> [Exercise brief]: When you reach the line containing "(710, 330) = (637, 361): black" in the records below, start copying exactly, and stop once you have copied the line containing "(749, 417) = (596, 400): purple".

> [Extracted data]:
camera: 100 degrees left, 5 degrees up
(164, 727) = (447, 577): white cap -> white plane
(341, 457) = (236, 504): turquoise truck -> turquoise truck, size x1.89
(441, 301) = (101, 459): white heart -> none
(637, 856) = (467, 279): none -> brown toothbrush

--

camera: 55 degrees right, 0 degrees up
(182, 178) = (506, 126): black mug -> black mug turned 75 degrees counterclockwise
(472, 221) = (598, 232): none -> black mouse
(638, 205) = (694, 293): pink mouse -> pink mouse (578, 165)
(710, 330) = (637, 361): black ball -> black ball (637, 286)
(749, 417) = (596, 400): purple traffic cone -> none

> [Answer area]:
(710, 330) = (637, 361): black ball -> black ball (637, 286)
(749, 417) = (596, 400): purple traffic cone -> none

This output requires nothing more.